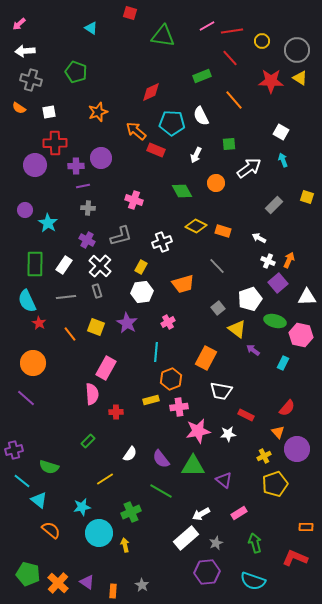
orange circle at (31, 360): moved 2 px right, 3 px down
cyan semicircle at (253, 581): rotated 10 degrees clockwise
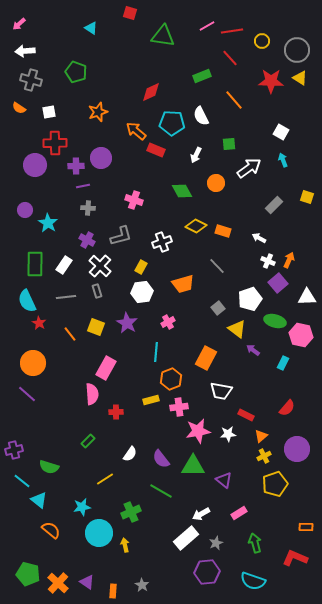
purple line at (26, 398): moved 1 px right, 4 px up
orange triangle at (278, 432): moved 17 px left, 4 px down; rotated 32 degrees clockwise
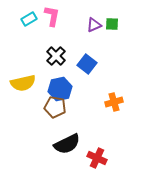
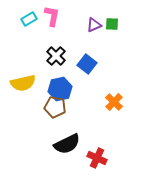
orange cross: rotated 30 degrees counterclockwise
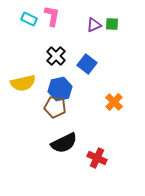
cyan rectangle: rotated 56 degrees clockwise
black semicircle: moved 3 px left, 1 px up
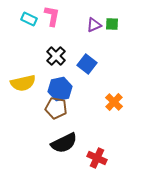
brown pentagon: moved 1 px right, 1 px down
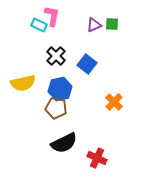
cyan rectangle: moved 10 px right, 6 px down
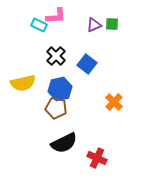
pink L-shape: moved 4 px right; rotated 75 degrees clockwise
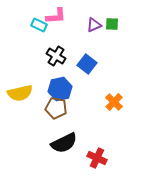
black cross: rotated 12 degrees counterclockwise
yellow semicircle: moved 3 px left, 10 px down
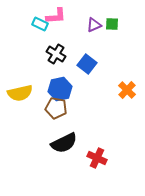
cyan rectangle: moved 1 px right, 1 px up
black cross: moved 2 px up
orange cross: moved 13 px right, 12 px up
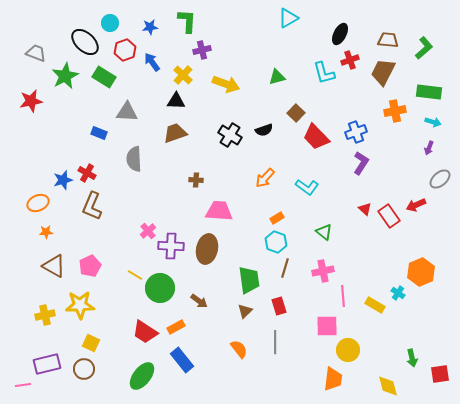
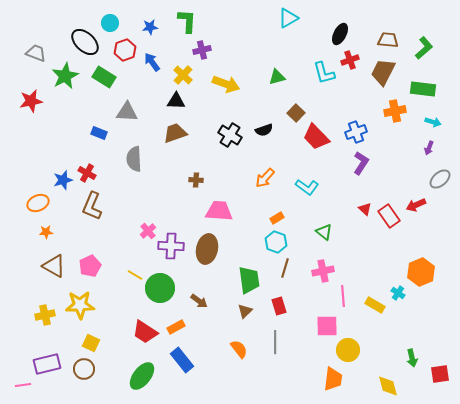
green rectangle at (429, 92): moved 6 px left, 3 px up
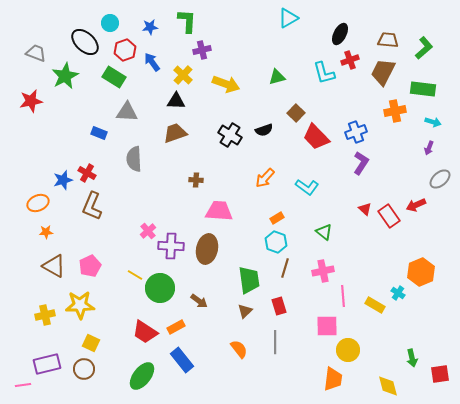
green rectangle at (104, 77): moved 10 px right
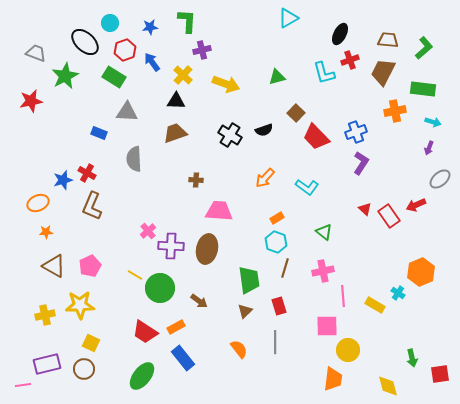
blue rectangle at (182, 360): moved 1 px right, 2 px up
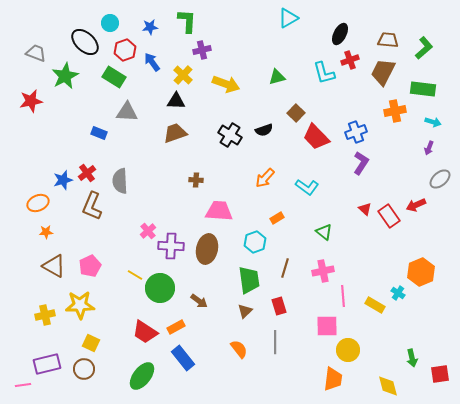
gray semicircle at (134, 159): moved 14 px left, 22 px down
red cross at (87, 173): rotated 24 degrees clockwise
cyan hexagon at (276, 242): moved 21 px left; rotated 20 degrees clockwise
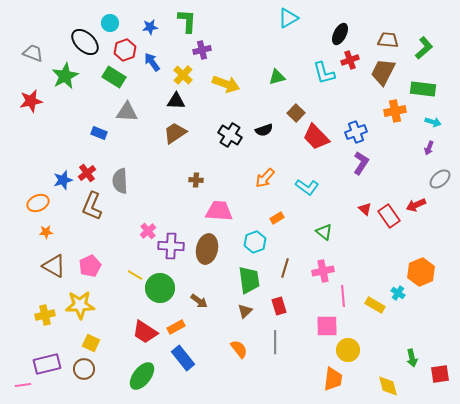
gray trapezoid at (36, 53): moved 3 px left
brown trapezoid at (175, 133): rotated 15 degrees counterclockwise
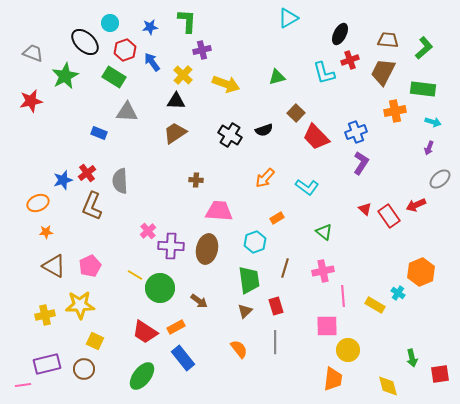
red rectangle at (279, 306): moved 3 px left
yellow square at (91, 343): moved 4 px right, 2 px up
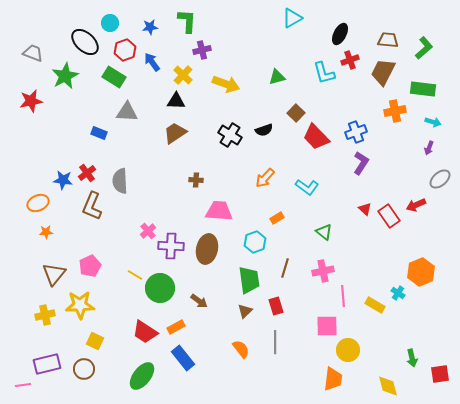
cyan triangle at (288, 18): moved 4 px right
blue star at (63, 180): rotated 24 degrees clockwise
brown triangle at (54, 266): moved 8 px down; rotated 40 degrees clockwise
orange semicircle at (239, 349): moved 2 px right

▸ **What you have to do**:
Rewrite the listing, substituting "half-circle" for every occurrence of "semicircle" and leaving all other text unchanged. Omit the pictures from your answer.

▸ **Exercise response**:
orange circle at (31, 360): moved 2 px right, 3 px down
cyan half-circle at (253, 581): rotated 10 degrees clockwise
purple line at (26, 398): moved 1 px right, 4 px up
orange triangle at (278, 432): moved 17 px left, 4 px down; rotated 32 degrees clockwise
orange cross: rotated 30 degrees counterclockwise
cyan rectangle: rotated 56 degrees clockwise
black half-circle: moved 3 px left, 1 px up
brown pentagon: moved 1 px right, 1 px down
cyan rectangle: moved 10 px right, 6 px down
pink L-shape: moved 4 px right; rotated 75 degrees clockwise
black cross: rotated 12 degrees counterclockwise
yellow half-circle: moved 3 px left, 10 px down
cyan rectangle: moved 1 px right, 1 px up
black cross: moved 2 px up
orange cross: moved 13 px right, 12 px up
green rectangle at (429, 92): moved 6 px left, 3 px up
green rectangle at (104, 77): moved 10 px right
blue rectangle at (182, 360): moved 1 px right, 2 px up
gray half-circle at (134, 159): moved 14 px left, 22 px down
red cross at (87, 173): rotated 24 degrees clockwise
cyan hexagon at (276, 242): moved 21 px left; rotated 20 degrees clockwise
gray trapezoid at (36, 53): moved 3 px left
brown trapezoid at (175, 133): rotated 15 degrees counterclockwise
red rectangle at (279, 306): moved 3 px left
yellow square at (91, 343): moved 4 px right, 2 px up
cyan triangle at (288, 18): moved 4 px right
blue star at (63, 180): rotated 24 degrees clockwise
brown triangle at (54, 266): moved 8 px down; rotated 40 degrees clockwise
orange half-circle at (239, 349): moved 2 px right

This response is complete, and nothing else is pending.